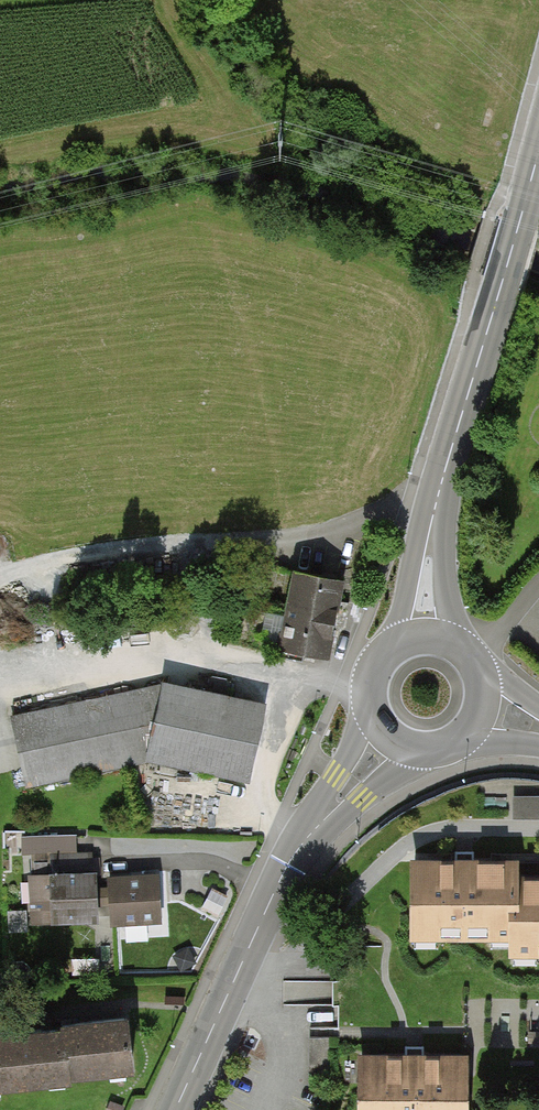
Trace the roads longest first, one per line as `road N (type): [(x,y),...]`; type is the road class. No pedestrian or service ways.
road 1 (secondary): [(538,150),(436,503),(425,635)]
road 2 (track): [(0,577),(127,548),(293,537),(436,503)]
road 3 (residential): [(391,737),(290,863),(175,1109)]
road 4 (secondary): [(425,635),(406,640),(379,666),(373,704),(391,737)]
road 5 (secondary): [(391,737),(409,747),(448,749),(466,739),(487,706)]

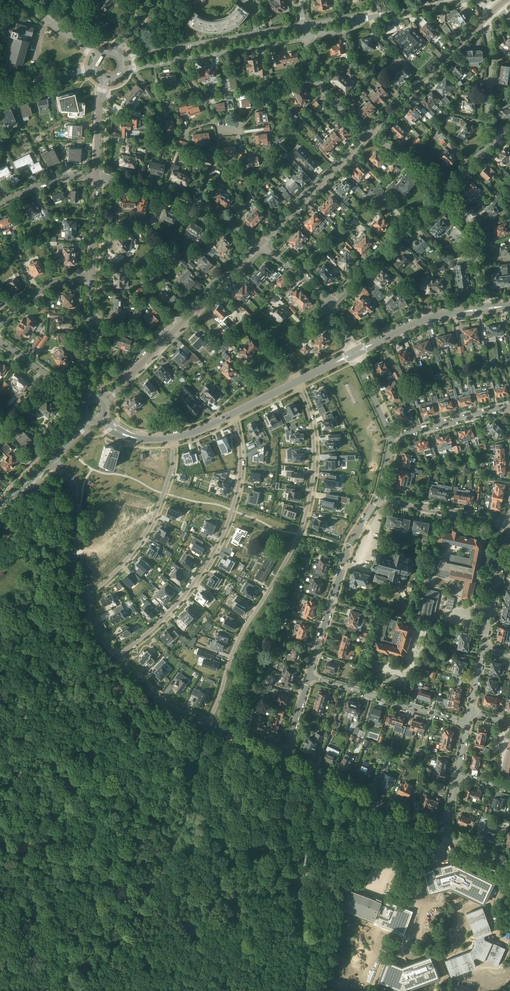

Task instructions: Set the listing down verbatim, excluding pictures.

Exercise solution:
Trace the roads longest first, one per line as `road N (type): [(x,y),...]`; type is the road class. No pedestrian or service ways.
road 1 (secondary): [(538,150),(436,503),(425,635)]
road 2 (track): [(0,577),(127,548),(293,537),(436,503)]
road 3 (residential): [(391,737),(290,863),(175,1109)]
road 4 (secondary): [(425,635),(406,640),(379,666),(373,704),(391,737)]
road 5 (secondary): [(391,737),(409,747),(448,749),(466,739),(487,706)]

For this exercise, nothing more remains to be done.